[[ Data for analysis open ]]
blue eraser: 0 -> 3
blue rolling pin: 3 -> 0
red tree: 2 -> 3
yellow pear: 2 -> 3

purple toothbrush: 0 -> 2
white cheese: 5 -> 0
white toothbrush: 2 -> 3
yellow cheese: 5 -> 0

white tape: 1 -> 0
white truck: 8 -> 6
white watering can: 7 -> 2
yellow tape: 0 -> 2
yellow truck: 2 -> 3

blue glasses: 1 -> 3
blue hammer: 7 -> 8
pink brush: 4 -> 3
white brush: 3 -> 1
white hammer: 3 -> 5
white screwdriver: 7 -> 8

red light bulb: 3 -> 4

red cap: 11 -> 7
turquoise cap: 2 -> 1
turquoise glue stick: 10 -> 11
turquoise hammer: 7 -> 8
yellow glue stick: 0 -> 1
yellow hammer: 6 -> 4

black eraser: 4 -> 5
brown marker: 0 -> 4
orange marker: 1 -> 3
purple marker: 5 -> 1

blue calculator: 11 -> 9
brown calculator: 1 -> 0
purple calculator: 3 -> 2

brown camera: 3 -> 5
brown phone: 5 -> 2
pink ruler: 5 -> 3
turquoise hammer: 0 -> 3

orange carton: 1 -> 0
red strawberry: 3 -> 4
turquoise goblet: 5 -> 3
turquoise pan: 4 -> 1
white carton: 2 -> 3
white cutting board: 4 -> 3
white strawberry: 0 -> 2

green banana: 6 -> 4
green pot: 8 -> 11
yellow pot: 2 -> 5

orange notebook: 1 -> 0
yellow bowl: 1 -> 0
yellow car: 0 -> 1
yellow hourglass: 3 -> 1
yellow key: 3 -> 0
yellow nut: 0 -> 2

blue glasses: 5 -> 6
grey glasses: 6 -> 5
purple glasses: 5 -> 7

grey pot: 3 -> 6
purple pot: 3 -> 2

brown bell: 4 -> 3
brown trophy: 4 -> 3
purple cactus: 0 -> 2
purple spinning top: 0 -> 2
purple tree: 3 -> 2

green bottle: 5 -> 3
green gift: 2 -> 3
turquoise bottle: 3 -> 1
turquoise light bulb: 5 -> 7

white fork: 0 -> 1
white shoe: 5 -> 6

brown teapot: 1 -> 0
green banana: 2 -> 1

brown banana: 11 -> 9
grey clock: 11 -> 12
[[ Data for analysis closed ]]
# [What you are asked to do]
Please give back every line of the listing exactly as it stands.

# [Solution for this exercise]
blue eraser: 0 -> 3
blue rolling pin: 3 -> 0
red tree: 2 -> 3
yellow pear: 2 -> 3

purple toothbrush: 0 -> 2
white cheese: 5 -> 0
white toothbrush: 2 -> 3
yellow cheese: 5 -> 0

white tape: 1 -> 0
white truck: 8 -> 6
white watering can: 7 -> 2
yellow tape: 0 -> 2
yellow truck: 2 -> 3

blue glasses: 1 -> 3
blue hammer: 7 -> 8
pink brush: 4 -> 3
white brush: 3 -> 1
white hammer: 3 -> 5
white screwdriver: 7 -> 8

red light bulb: 3 -> 4

red cap: 11 -> 7
turquoise cap: 2 -> 1
turquoise glue stick: 10 -> 11
turquoise hammer: 7 -> 8
yellow glue stick: 0 -> 1
yellow hammer: 6 -> 4

black eraser: 4 -> 5
brown marker: 0 -> 4
orange marker: 1 -> 3
purple marker: 5 -> 1

blue calculator: 11 -> 9
brown calculator: 1 -> 0
purple calculator: 3 -> 2

brown camera: 3 -> 5
brown phone: 5 -> 2
pink ruler: 5 -> 3
turquoise hammer: 0 -> 3

orange carton: 1 -> 0
red strawberry: 3 -> 4
turquoise goblet: 5 -> 3
turquoise pan: 4 -> 1
white carton: 2 -> 3
white cutting board: 4 -> 3
white strawberry: 0 -> 2

green banana: 6 -> 4
green pot: 8 -> 11
yellow pot: 2 -> 5

orange notebook: 1 -> 0
yellow bowl: 1 -> 0
yellow car: 0 -> 1
yellow hourglass: 3 -> 1
yellow key: 3 -> 0
yellow nut: 0 -> 2

blue glasses: 5 -> 6
grey glasses: 6 -> 5
purple glasses: 5 -> 7

grey pot: 3 -> 6
purple pot: 3 -> 2

brown bell: 4 -> 3
brown trophy: 4 -> 3
purple cactus: 0 -> 2
purple spinning top: 0 -> 2
purple tree: 3 -> 2

green bottle: 5 -> 3
green gift: 2 -> 3
turquoise bottle: 3 -> 1
turquoise light bulb: 5 -> 7

white fork: 0 -> 1
white shoe: 5 -> 6

brown teapot: 1 -> 0
green banana: 2 -> 1

brown banana: 11 -> 9
grey clock: 11 -> 12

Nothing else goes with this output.